**What is required**
Copy out all lines of the records in which the word "zener" appears.

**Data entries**
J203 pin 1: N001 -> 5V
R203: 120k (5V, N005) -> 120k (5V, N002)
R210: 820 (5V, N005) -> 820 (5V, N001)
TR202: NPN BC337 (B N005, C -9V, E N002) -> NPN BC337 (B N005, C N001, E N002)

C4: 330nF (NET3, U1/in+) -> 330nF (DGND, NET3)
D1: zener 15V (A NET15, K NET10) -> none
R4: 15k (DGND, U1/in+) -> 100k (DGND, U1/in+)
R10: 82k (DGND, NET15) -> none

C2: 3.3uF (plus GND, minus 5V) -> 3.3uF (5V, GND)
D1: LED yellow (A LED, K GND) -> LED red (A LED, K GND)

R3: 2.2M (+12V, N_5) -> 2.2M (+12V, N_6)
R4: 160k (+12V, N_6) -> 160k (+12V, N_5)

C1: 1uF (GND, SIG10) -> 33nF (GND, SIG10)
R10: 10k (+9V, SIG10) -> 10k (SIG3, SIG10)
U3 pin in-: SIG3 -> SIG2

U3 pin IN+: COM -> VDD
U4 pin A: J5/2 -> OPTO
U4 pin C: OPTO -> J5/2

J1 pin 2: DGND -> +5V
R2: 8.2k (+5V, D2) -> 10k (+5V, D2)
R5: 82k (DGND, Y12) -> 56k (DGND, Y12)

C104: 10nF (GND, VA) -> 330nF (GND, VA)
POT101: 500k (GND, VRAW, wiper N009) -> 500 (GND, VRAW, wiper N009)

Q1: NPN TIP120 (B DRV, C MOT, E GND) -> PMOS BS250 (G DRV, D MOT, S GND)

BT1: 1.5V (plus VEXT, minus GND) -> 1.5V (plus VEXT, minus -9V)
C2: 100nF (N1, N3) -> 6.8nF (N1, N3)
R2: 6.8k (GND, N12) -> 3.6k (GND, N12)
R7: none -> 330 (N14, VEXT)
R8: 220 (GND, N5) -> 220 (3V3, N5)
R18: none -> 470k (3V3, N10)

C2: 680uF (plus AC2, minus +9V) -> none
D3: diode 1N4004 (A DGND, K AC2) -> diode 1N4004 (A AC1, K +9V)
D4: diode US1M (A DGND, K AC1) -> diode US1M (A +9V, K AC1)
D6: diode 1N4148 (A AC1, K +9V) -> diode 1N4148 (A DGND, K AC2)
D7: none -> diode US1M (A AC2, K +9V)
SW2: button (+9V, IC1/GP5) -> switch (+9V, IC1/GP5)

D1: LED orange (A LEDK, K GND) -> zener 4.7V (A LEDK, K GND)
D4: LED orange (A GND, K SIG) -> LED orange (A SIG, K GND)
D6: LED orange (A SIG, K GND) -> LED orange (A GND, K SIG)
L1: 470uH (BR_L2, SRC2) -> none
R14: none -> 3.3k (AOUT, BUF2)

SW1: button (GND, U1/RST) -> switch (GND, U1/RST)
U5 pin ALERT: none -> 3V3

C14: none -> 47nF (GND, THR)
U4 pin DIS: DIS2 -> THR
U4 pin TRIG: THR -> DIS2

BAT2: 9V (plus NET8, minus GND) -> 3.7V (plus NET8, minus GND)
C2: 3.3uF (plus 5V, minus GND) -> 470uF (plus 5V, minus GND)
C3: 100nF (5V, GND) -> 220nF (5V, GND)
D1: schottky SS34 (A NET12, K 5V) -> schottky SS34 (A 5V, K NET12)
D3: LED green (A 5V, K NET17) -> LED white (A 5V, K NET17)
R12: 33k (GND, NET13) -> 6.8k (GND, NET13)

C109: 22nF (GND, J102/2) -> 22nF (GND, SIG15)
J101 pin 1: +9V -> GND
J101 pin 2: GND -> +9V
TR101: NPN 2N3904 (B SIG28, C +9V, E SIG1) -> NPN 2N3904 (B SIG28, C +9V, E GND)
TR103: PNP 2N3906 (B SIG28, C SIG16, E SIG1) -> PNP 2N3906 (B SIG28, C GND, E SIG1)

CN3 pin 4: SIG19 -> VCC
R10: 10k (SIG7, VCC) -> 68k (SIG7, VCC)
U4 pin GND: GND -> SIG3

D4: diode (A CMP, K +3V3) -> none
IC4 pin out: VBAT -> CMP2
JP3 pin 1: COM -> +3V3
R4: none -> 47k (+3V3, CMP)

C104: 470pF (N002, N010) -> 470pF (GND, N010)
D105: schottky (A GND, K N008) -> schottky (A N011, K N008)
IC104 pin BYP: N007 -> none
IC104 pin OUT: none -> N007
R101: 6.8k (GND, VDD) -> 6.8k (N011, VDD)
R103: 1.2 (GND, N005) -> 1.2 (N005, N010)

**Response for this exercise**
D1: zener 15V (A NET15, K NET10) -> none
D1: LED orange (A LEDK, K GND) -> zener 4.7V (A LEDK, K GND)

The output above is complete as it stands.